Instructions for the task: Output the entries below exactly as written, omitting pictures.

Dataset extract:
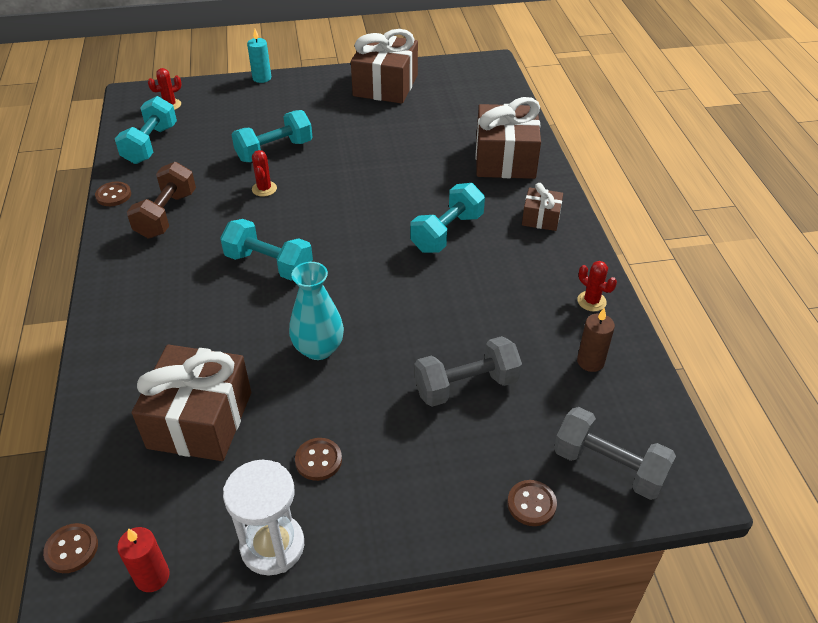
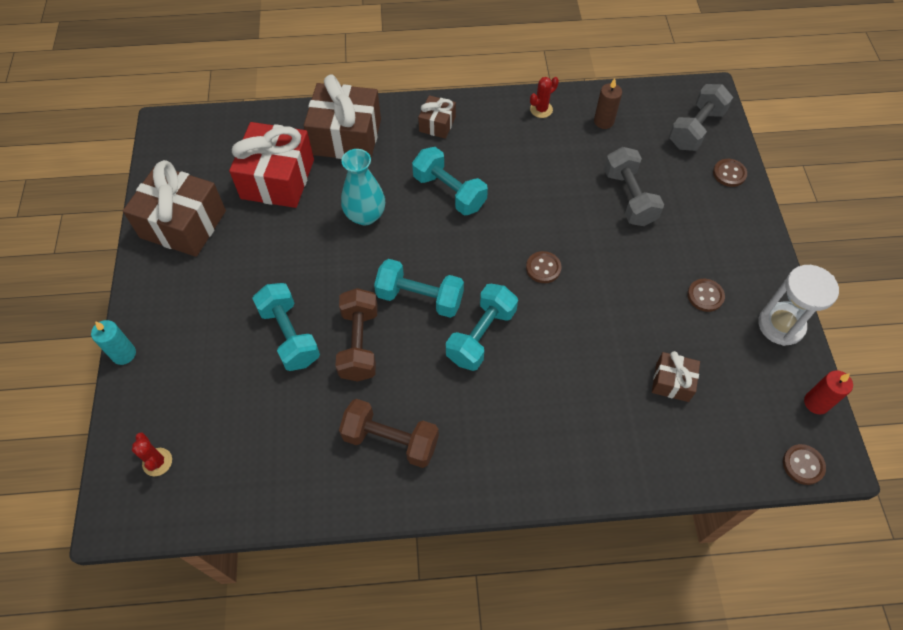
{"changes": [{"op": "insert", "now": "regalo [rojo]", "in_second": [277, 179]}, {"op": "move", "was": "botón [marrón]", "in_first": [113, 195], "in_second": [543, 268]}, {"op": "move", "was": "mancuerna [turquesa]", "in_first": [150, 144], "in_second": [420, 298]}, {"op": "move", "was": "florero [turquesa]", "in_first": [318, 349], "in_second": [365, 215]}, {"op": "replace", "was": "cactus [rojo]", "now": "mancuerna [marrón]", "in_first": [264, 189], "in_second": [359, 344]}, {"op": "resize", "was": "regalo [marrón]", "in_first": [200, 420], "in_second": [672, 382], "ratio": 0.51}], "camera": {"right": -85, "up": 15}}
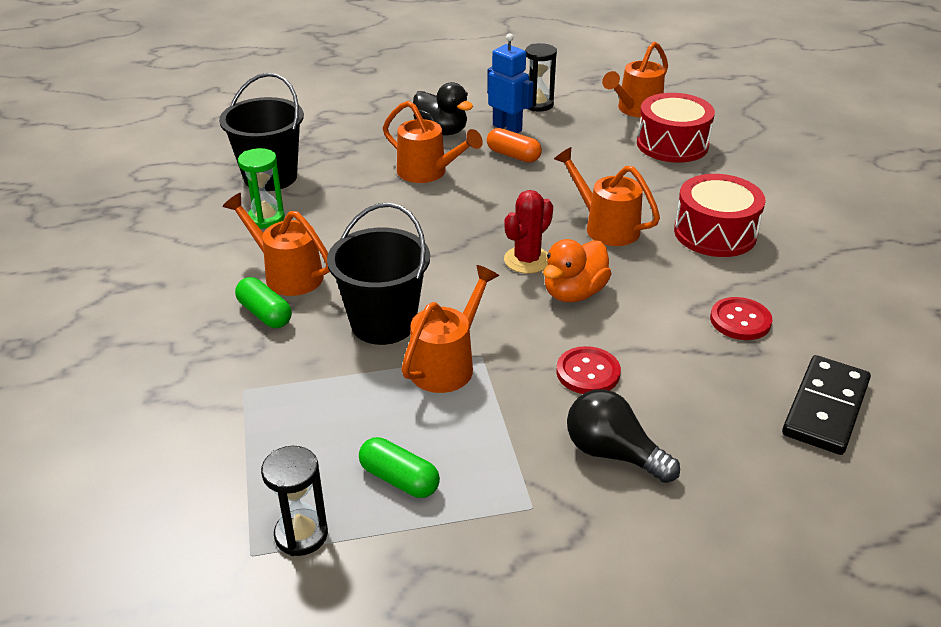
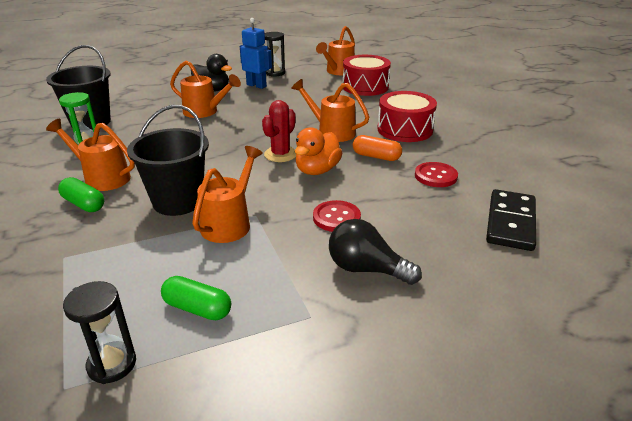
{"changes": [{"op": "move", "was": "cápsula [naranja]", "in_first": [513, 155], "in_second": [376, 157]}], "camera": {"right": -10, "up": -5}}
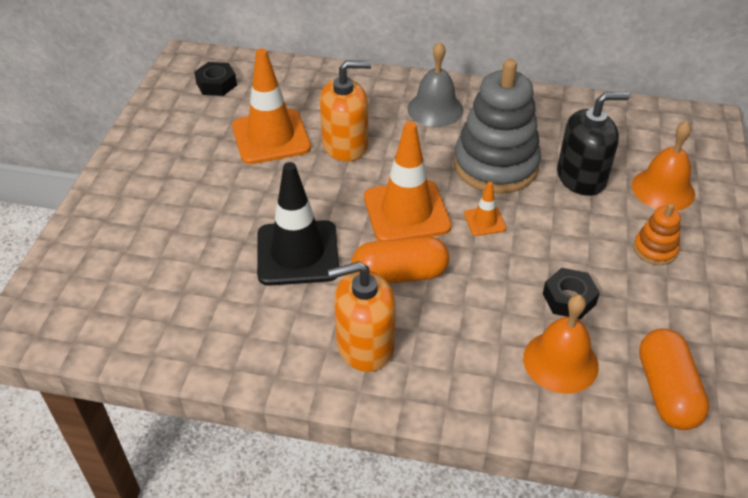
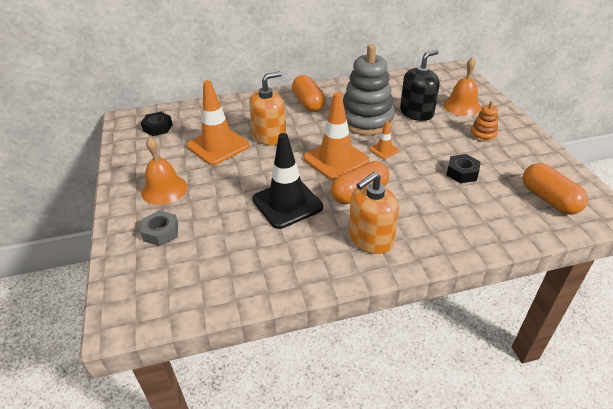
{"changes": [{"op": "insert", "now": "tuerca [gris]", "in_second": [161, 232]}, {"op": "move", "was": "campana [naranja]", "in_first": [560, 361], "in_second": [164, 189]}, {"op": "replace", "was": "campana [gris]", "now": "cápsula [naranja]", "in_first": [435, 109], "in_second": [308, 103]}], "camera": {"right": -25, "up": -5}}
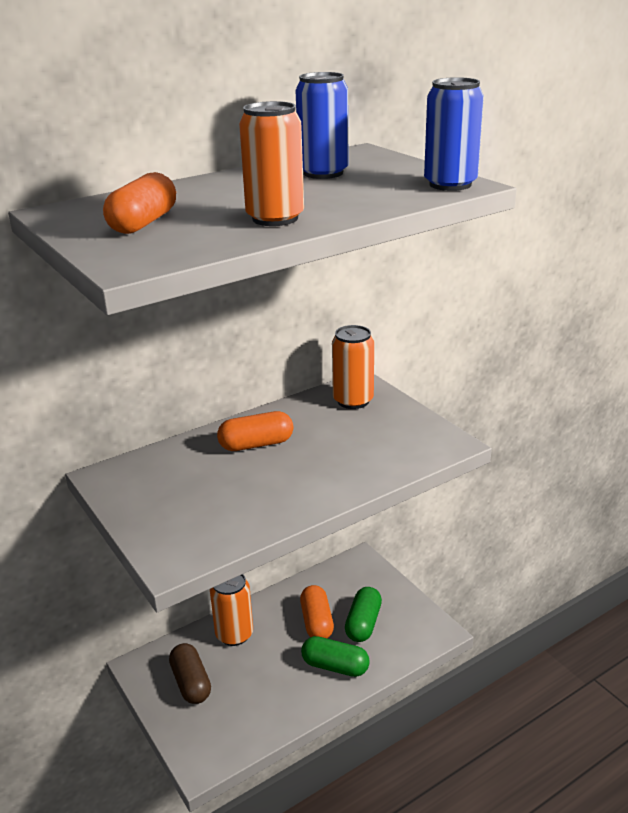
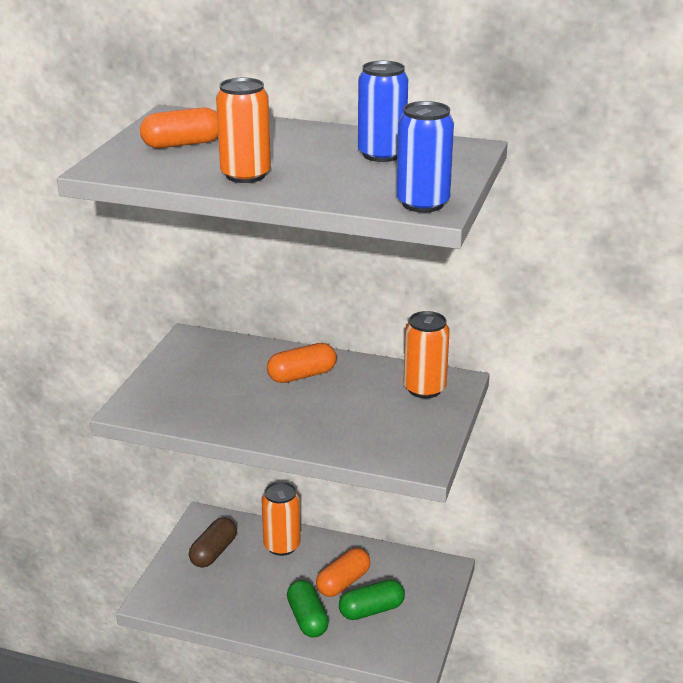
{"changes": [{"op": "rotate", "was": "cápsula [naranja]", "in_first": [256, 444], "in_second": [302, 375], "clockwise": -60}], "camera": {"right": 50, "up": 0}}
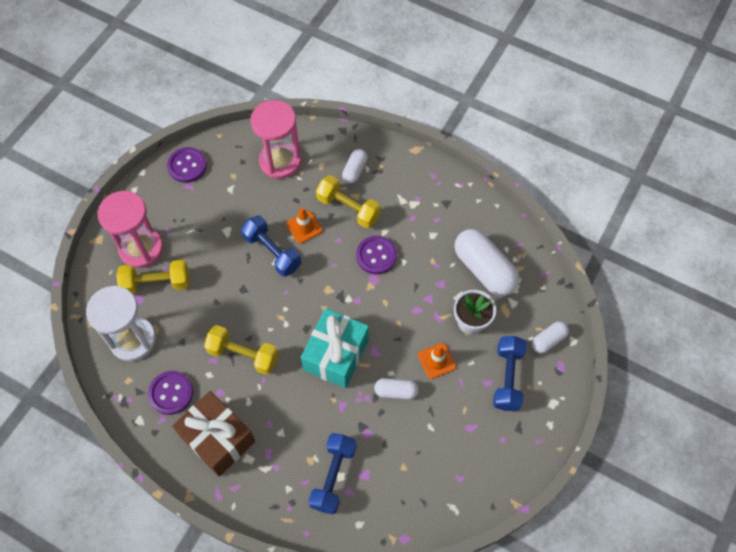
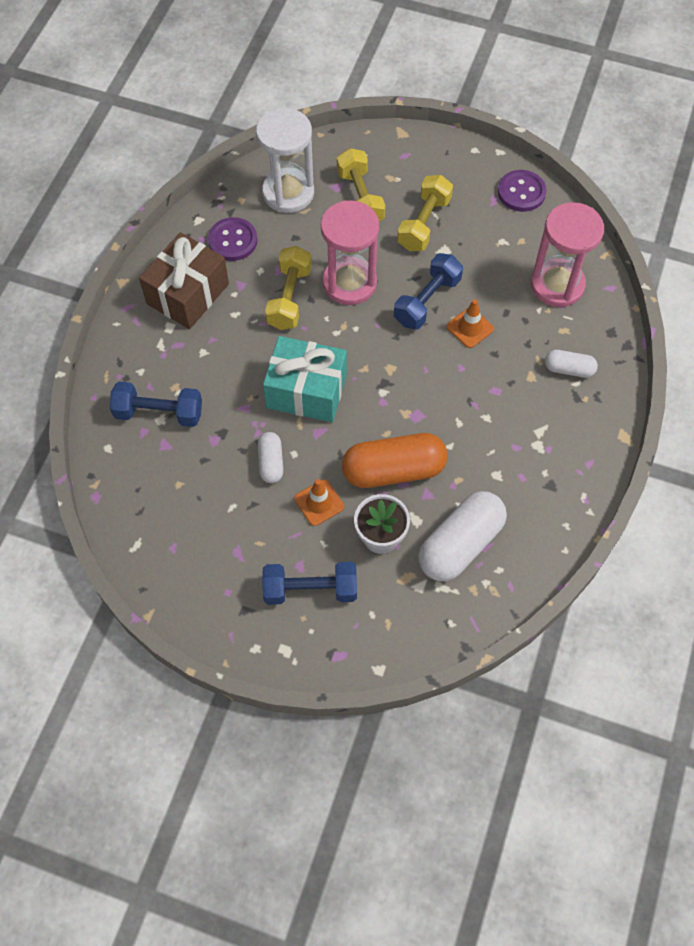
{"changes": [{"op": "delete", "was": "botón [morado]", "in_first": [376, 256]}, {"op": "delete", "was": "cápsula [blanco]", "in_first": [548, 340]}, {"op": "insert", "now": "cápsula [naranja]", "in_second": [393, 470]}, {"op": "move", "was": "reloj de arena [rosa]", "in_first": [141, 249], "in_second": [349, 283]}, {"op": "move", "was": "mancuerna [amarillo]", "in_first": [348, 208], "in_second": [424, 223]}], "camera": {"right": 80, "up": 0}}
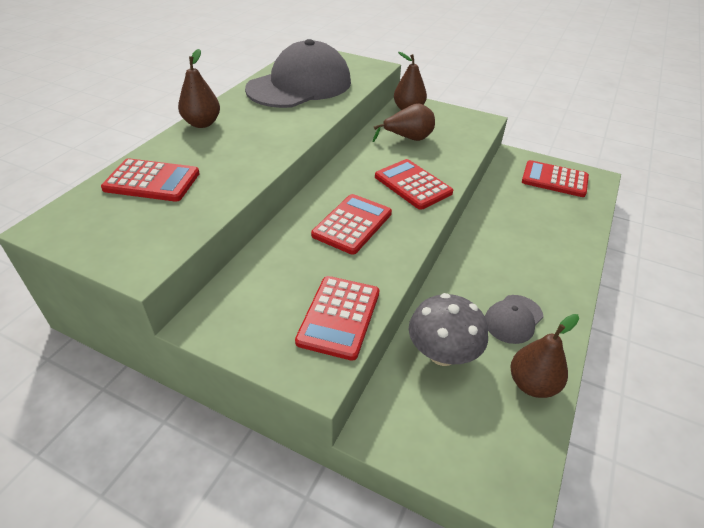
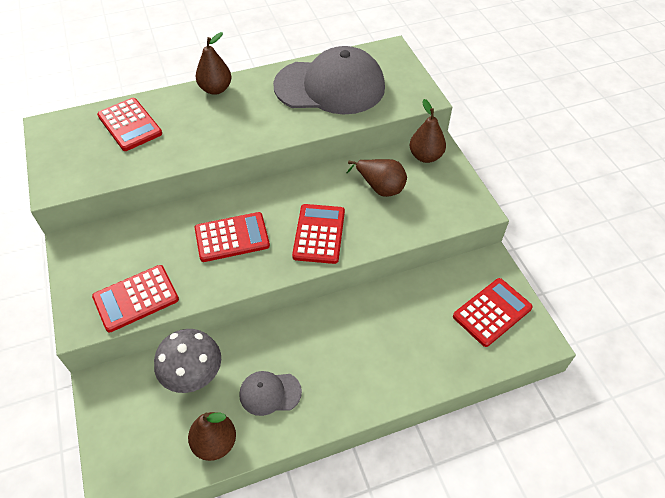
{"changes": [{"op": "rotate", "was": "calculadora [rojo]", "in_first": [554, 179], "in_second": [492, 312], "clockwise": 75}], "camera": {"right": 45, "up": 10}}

Output:
{"changes": [{"op": "insert", "now": "regalo [rojo]", "in_second": [277, 179]}, {"op": "move", "was": "botón [marrón]", "in_first": [113, 195], "in_second": [543, 268]}, {"op": "move", "was": "mancuerna [turquesa]", "in_first": [150, 144], "in_second": [420, 298]}, {"op": "move", "was": "florero [turquesa]", "in_first": [318, 349], "in_second": [365, 215]}, {"op": "replace", "was": "cactus [rojo]", "now": "mancuerna [marrón]", "in_first": [264, 189], "in_second": [359, 344]}, {"op": "resize", "was": "regalo [marrón]", "in_first": [200, 420], "in_second": [672, 382], "ratio": 0.51}], "camera": {"right": -85, "up": 15}}
{"changes": [{"op": "move", "was": "cápsula [naranja]", "in_first": [513, 155], "in_second": [376, 157]}], "camera": {"right": -10, "up": -5}}
{"changes": [{"op": "insert", "now": "tuerca [gris]", "in_second": [161, 232]}, {"op": "move", "was": "campana [naranja]", "in_first": [560, 361], "in_second": [164, 189]}, {"op": "replace", "was": "campana [gris]", "now": "cápsula [naranja]", "in_first": [435, 109], "in_second": [308, 103]}], "camera": {"right": -25, "up": -5}}
{"changes": [{"op": "rotate", "was": "cápsula [naranja]", "in_first": [256, 444], "in_second": [302, 375], "clockwise": -60}], "camera": {"right": 50, "up": 0}}
{"changes": [{"op": "delete", "was": "botón [morado]", "in_first": [376, 256]}, {"op": "delete", "was": "cápsula [blanco]", "in_first": [548, 340]}, {"op": "insert", "now": "cápsula [naranja]", "in_second": [393, 470]}, {"op": "move", "was": "reloj de arena [rosa]", "in_first": [141, 249], "in_second": [349, 283]}, {"op": "move", "was": "mancuerna [amarillo]", "in_first": [348, 208], "in_second": [424, 223]}], "camera": {"right": 80, "up": 0}}
{"changes": [{"op": "rotate", "was": "calculadora [rojo]", "in_first": [554, 179], "in_second": [492, 312], "clockwise": 75}], "camera": {"right": 45, "up": 10}}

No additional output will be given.